Available records:
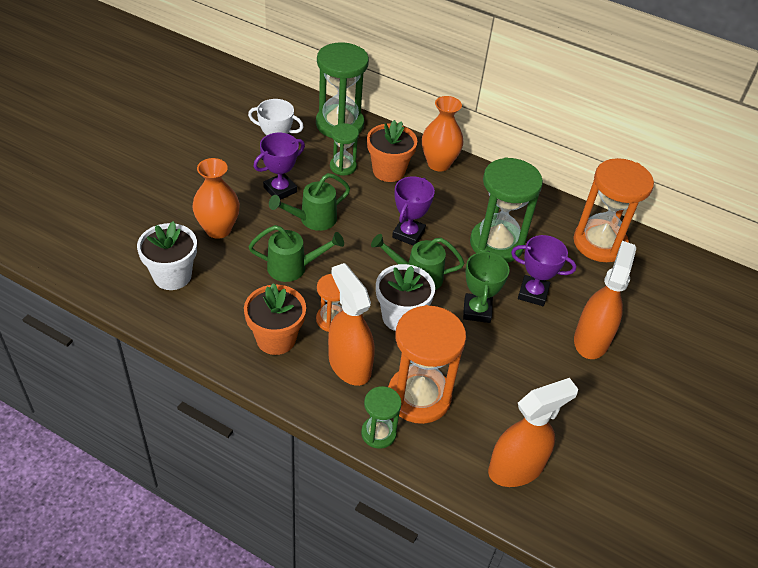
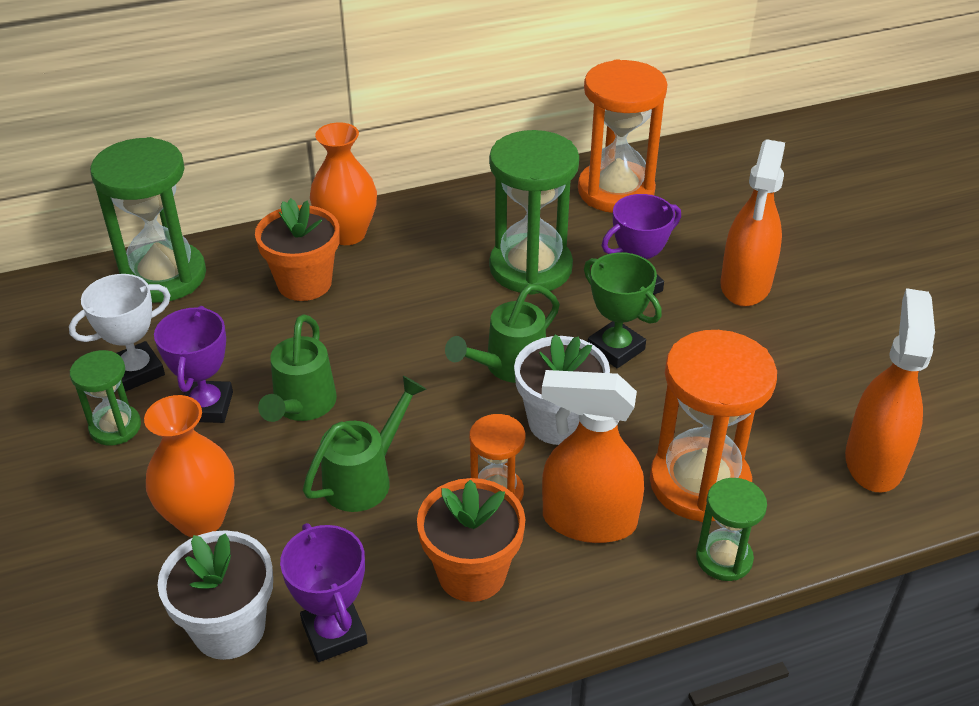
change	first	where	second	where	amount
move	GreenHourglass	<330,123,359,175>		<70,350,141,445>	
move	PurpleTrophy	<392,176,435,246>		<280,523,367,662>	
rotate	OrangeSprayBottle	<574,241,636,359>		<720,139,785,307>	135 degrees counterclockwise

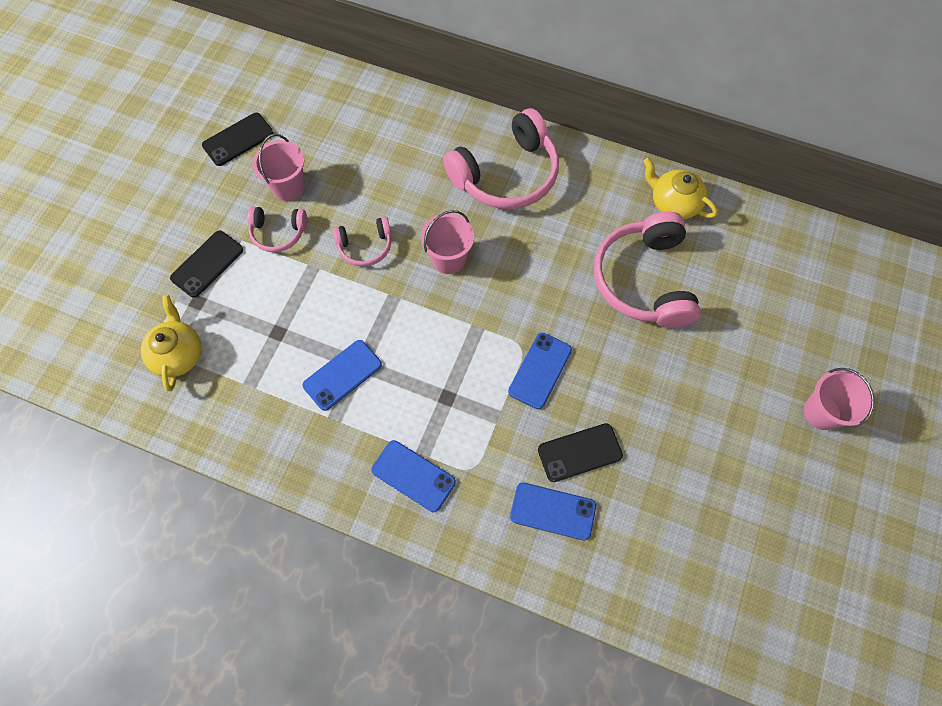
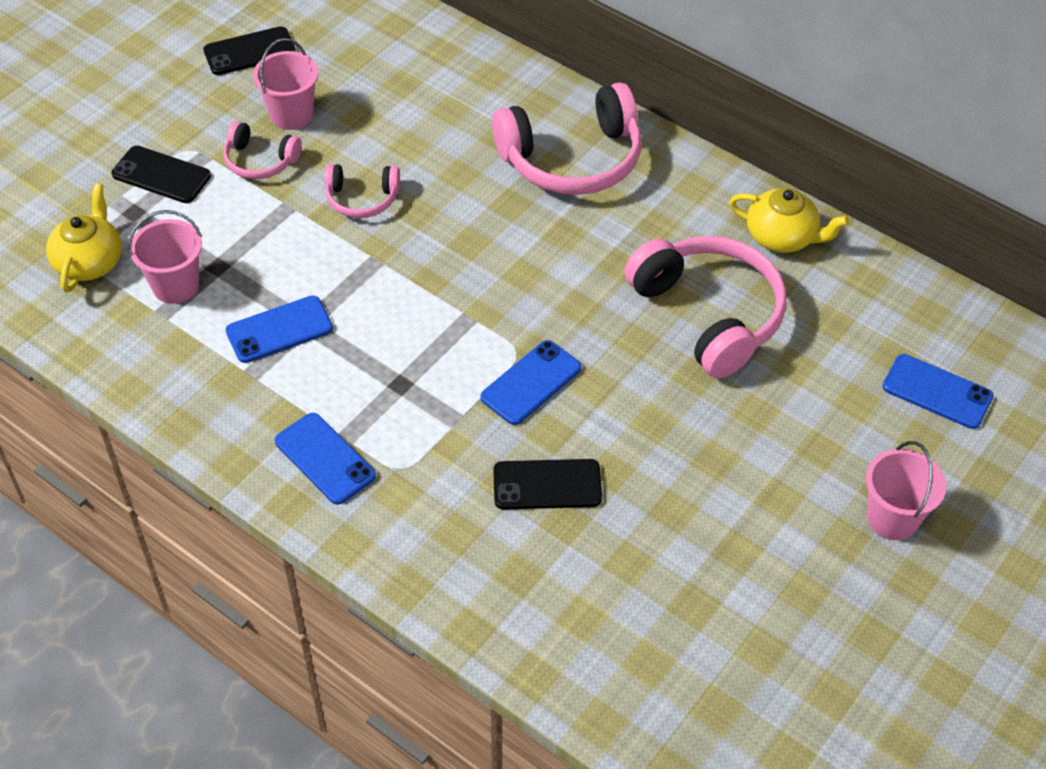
change	first	where	second	where	amount
rotate	YellowTeapot	<643,158,718,220>		<729,188,849,253>	150 degrees clockwise
move	PinkBucket	<421,210,474,274>		<128,210,202,304>	
rotate	PinkHeadphones	<594,212,701,328>		<624,236,786,378>	135 degrees clockwise
rotate	BlackPhone	<170,231,243,298>		<112,146,211,203>	60 degrees clockwise
move	BluePhone	<510,482,596,540>		<882,354,994,429>	

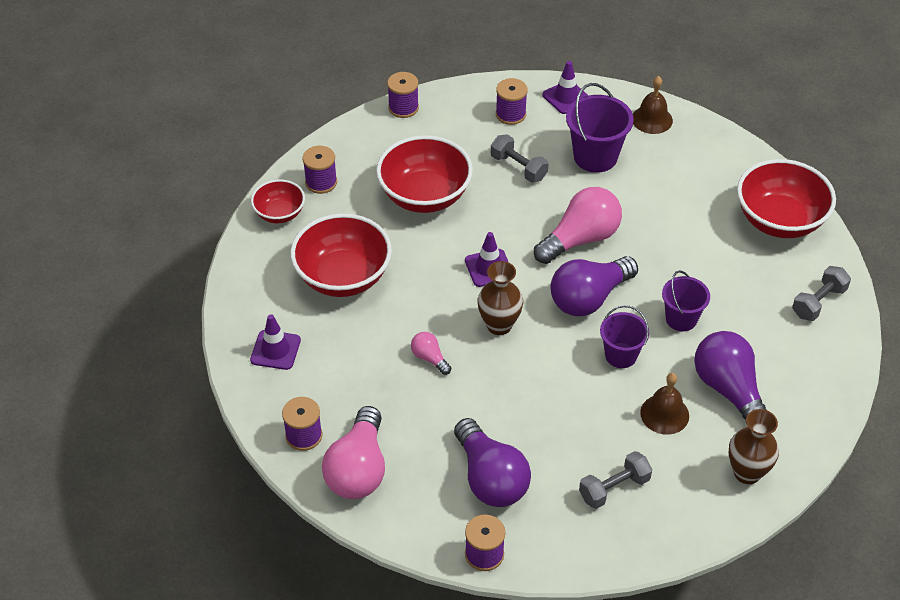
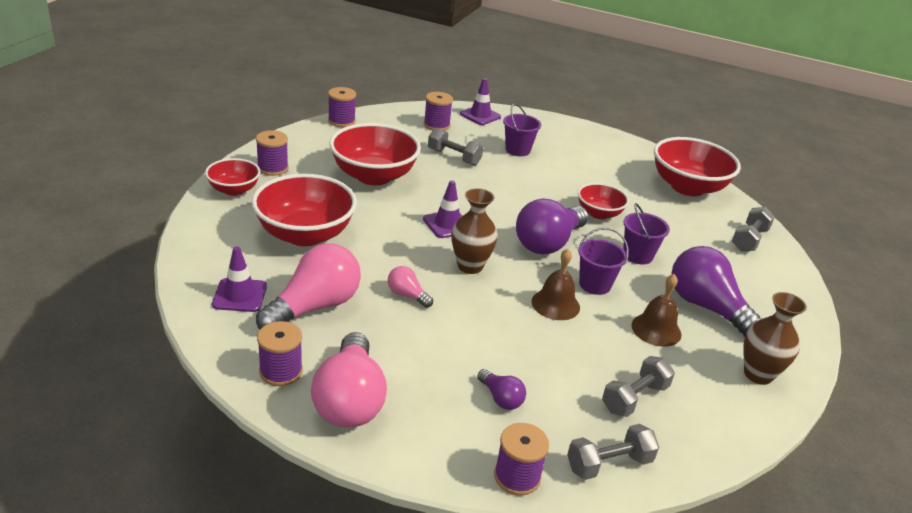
change	first	where	second	where	amount
move	BrownBell	<633,76,673,134>		<532,249,580,320>	
resize	PurpleBucket	<566,83,634,173>		<503,104,541,156>	x0.65
move	PinkLightBulb	<534,187,622,264>		<256,243,361,329>	
resize	PurpleLightBulb	<454,418,531,507>		<477,369,526,410>	x0.47
insert			RedBowl	<578,183,629,219>	
insert			GreyDumbbell	<567,424,659,480>	

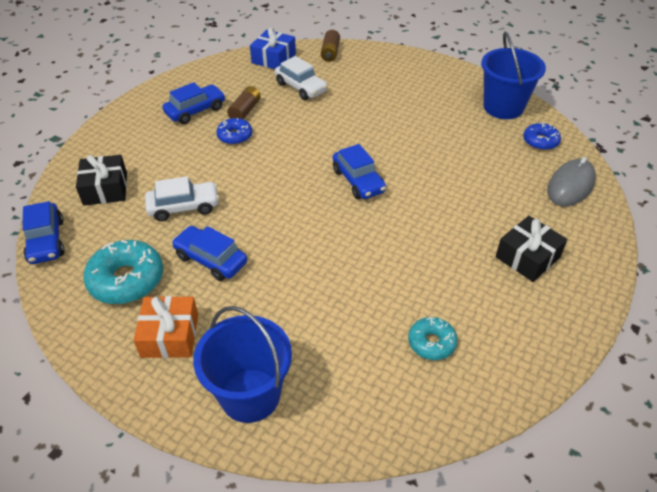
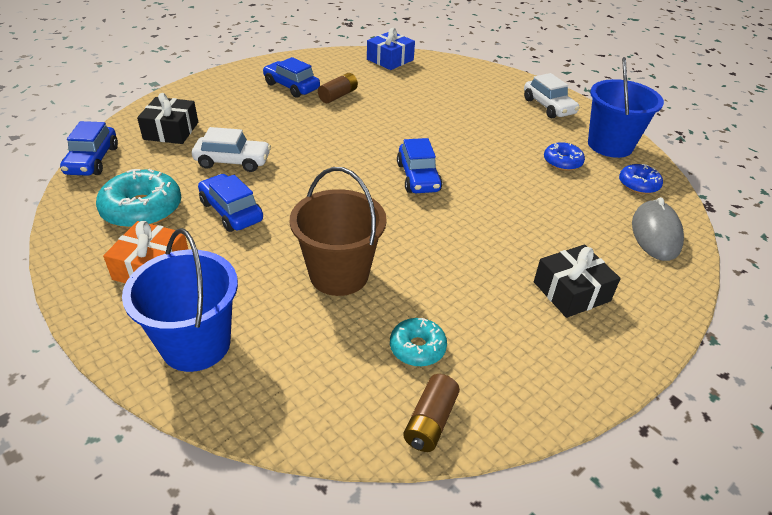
change	first	where	second	where	amount
move	BrownBattery	<321,30,340,62>		<403,374,460,452>	
move	WhiteCar	<275,56,328,100>		<524,73,580,119>	
rotate	BlueCar	<162,82,225,124>		<263,57,320,98>	120 degrees counterclockwise
move	BlueDonut	<216,118,252,145>		<544,142,585,171>	
rotate	GreyMouse	<547,157,596,206>		<632,197,684,261>	45 degrees counterclockwise
insert			BrownBucket	<290,167,387,296>	

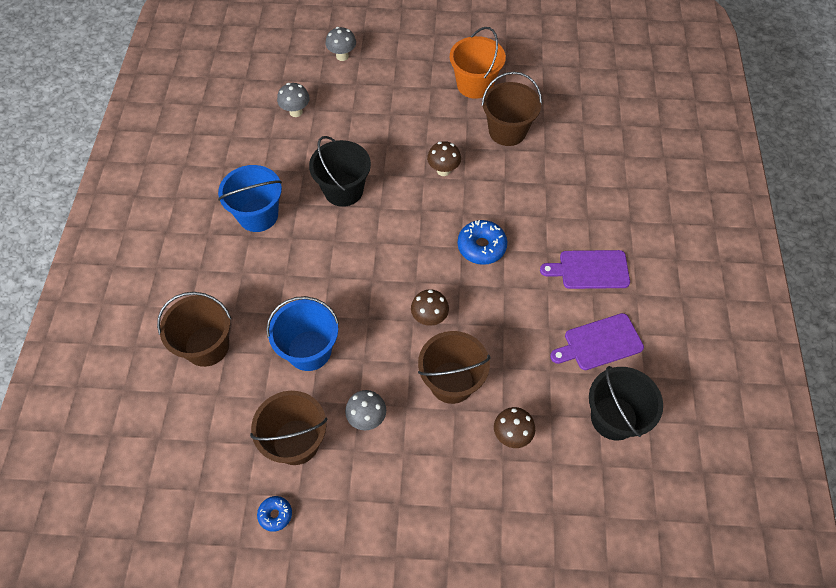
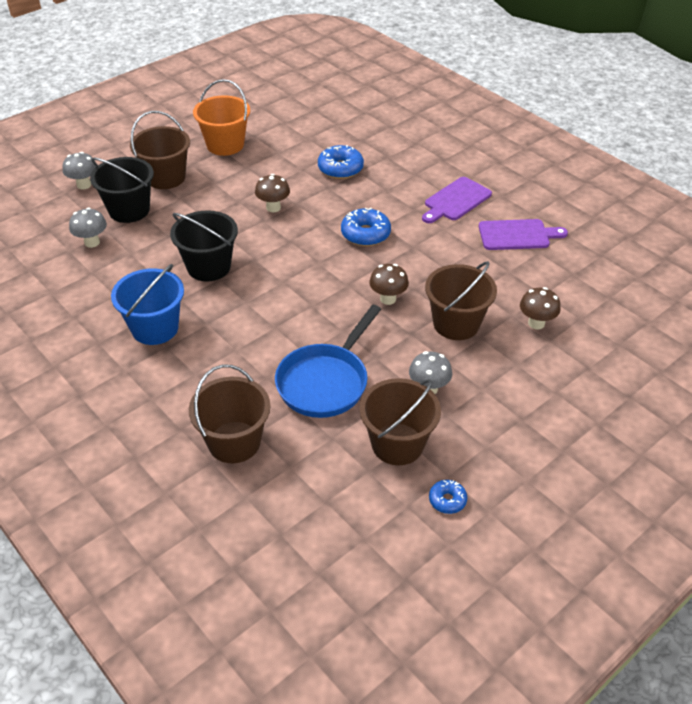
change	first	where	second	where	amount
move	BrownBucket	<482,72,542,146>		<130,111,190,189>	
replace	BlueBucket	<266,296,339,371>	BluePan	<275,305,381,418>	
rotate	PurpleCuttingBoard	<550,313,644,370>		<479,219,568,250>	120 degrees counterclockwise
move	BlackBucket	<589,366,663,441>		<90,157,154,223>	
insert			BlueDonut	<318,145,364,179>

Activity:
The full set of entries should be transcribed exactly, pictures left aside.

Response to the task:
change	first	where	second	where	amount
move	GreenHourglass	<330,123,359,175>		<70,350,141,445>	
move	PurpleTrophy	<392,176,435,246>		<280,523,367,662>	
rotate	OrangeSprayBottle	<574,241,636,359>		<720,139,785,307>	135 degrees counterclockwise

change	first	where	second	where	amount
rotate	YellowTeapot	<643,158,718,220>		<729,188,849,253>	150 degrees clockwise
move	PinkBucket	<421,210,474,274>		<128,210,202,304>	
rotate	PinkHeadphones	<594,212,701,328>		<624,236,786,378>	135 degrees clockwise
rotate	BlackPhone	<170,231,243,298>		<112,146,211,203>	60 degrees clockwise
move	BluePhone	<510,482,596,540>		<882,354,994,429>	

change	first	where	second	where	amount
move	BrownBell	<633,76,673,134>		<532,249,580,320>	
resize	PurpleBucket	<566,83,634,173>		<503,104,541,156>	x0.65
move	PinkLightBulb	<534,187,622,264>		<256,243,361,329>	
resize	PurpleLightBulb	<454,418,531,507>		<477,369,526,410>	x0.47
insert			RedBowl	<578,183,629,219>	
insert			GreyDumbbell	<567,424,659,480>	

change	first	where	second	where	amount
move	BrownBattery	<321,30,340,62>		<403,374,460,452>	
move	WhiteCar	<275,56,328,100>		<524,73,580,119>	
rotate	BlueCar	<162,82,225,124>		<263,57,320,98>	120 degrees counterclockwise
move	BlueDonut	<216,118,252,145>		<544,142,585,171>	
rotate	GreyMouse	<547,157,596,206>		<632,197,684,261>	45 degrees counterclockwise
insert			BrownBucket	<290,167,387,296>	

change	first	where	second	where	amount
move	BrownBucket	<482,72,542,146>		<130,111,190,189>	
replace	BlueBucket	<266,296,339,371>	BluePan	<275,305,381,418>	
rotate	PurpleCuttingBoard	<550,313,644,370>		<479,219,568,250>	120 degrees counterclockwise
move	BlackBucket	<589,366,663,441>		<90,157,154,223>	
insert			BlueDonut	<318,145,364,179>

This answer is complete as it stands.